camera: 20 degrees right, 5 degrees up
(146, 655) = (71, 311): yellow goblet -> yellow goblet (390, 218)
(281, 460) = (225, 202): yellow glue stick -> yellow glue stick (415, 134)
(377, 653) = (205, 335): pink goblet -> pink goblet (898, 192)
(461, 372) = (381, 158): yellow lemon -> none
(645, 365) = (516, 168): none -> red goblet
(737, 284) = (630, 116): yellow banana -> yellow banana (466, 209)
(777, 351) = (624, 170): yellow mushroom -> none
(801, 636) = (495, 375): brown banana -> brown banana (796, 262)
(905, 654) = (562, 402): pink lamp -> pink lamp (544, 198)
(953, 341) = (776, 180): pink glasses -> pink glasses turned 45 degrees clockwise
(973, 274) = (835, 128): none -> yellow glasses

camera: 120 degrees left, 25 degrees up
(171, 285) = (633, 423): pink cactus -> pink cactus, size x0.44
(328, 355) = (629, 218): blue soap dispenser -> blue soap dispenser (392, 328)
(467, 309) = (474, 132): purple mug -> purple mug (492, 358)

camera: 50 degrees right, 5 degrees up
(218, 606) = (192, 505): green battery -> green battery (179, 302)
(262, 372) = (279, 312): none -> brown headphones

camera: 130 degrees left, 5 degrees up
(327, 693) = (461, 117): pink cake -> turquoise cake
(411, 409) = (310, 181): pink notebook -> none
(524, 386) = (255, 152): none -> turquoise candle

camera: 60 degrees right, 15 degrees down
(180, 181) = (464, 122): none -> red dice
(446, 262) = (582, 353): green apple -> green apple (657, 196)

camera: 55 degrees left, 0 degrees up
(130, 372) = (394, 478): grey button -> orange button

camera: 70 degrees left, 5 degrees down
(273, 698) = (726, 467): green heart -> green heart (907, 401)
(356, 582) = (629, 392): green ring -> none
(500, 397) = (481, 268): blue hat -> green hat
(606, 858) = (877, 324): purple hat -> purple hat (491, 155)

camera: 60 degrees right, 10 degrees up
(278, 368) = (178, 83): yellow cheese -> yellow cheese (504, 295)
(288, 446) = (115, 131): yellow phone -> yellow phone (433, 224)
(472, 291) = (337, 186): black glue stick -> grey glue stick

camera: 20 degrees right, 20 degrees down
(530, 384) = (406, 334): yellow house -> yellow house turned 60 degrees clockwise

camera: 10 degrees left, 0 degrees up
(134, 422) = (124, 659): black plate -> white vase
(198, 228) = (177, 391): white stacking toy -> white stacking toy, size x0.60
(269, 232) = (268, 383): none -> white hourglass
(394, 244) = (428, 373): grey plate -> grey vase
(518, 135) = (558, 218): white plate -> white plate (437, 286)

- - - - -

## Task objective
Each line of the listing should be retyped exactly, with nothing left out.

## Task result
camera: 20 degrees right, 5 degrees up
(146, 655) = (71, 311): yellow goblet -> yellow goblet (390, 218)
(281, 460) = (225, 202): yellow glue stick -> yellow glue stick (415, 134)
(377, 653) = (205, 335): pink goblet -> pink goblet (898, 192)
(461, 372) = (381, 158): yellow lemon -> none
(645, 365) = (516, 168): none -> red goblet
(737, 284) = (630, 116): yellow banana -> yellow banana (466, 209)
(777, 351) = (624, 170): yellow mushroom -> none
(801, 636) = (495, 375): brown banana -> brown banana (796, 262)
(905, 654) = (562, 402): pink lamp -> pink lamp (544, 198)
(953, 341) = (776, 180): pink glasses -> pink glasses turned 45 degrees clockwise
(973, 274) = (835, 128): none -> yellow glasses

camera: 120 degrees left, 25 degrees up
(171, 285) = (633, 423): pink cactus -> pink cactus, size x0.44
(328, 355) = (629, 218): blue soap dispenser -> blue soap dispenser (392, 328)
(467, 309) = (474, 132): purple mug -> purple mug (492, 358)

camera: 50 degrees right, 5 degrees up
(218, 606) = (192, 505): green battery -> green battery (179, 302)
(262, 372) = (279, 312): none -> brown headphones

camera: 130 degrees left, 5 degrees up
(327, 693) = (461, 117): pink cake -> turquoise cake
(411, 409) = (310, 181): pink notebook -> none
(524, 386) = (255, 152): none -> turquoise candle

camera: 60 degrees right, 15 degrees down
(180, 181) = (464, 122): none -> red dice
(446, 262) = (582, 353): green apple -> green apple (657, 196)

camera: 55 degrees left, 0 degrees up
(130, 372) = (394, 478): grey button -> orange button

camera: 70 degrees left, 5 degrees down
(273, 698) = (726, 467): green heart -> green heart (907, 401)
(356, 582) = (629, 392): green ring -> none
(500, 397) = (481, 268): blue hat -> green hat
(606, 858) = (877, 324): purple hat -> purple hat (491, 155)

camera: 60 degrees right, 10 degrees up
(278, 368) = (178, 83): yellow cheese -> yellow cheese (504, 295)
(288, 446) = (115, 131): yellow phone -> yellow phone (433, 224)
(472, 291) = (337, 186): black glue stick -> grey glue stick

camera: 20 degrees right, 20 degrees down
(530, 384) = (406, 334): yellow house -> yellow house turned 60 degrees clockwise

camera: 10 degrees left, 0 degrees up
(134, 422) = (124, 659): black plate -> white vase
(198, 228) = (177, 391): white stacking toy -> white stacking toy, size x0.60
(269, 232) = (268, 383): none -> white hourglass
(394, 244) = (428, 373): grey plate -> grey vase
(518, 135) = (558, 218): white plate -> white plate (437, 286)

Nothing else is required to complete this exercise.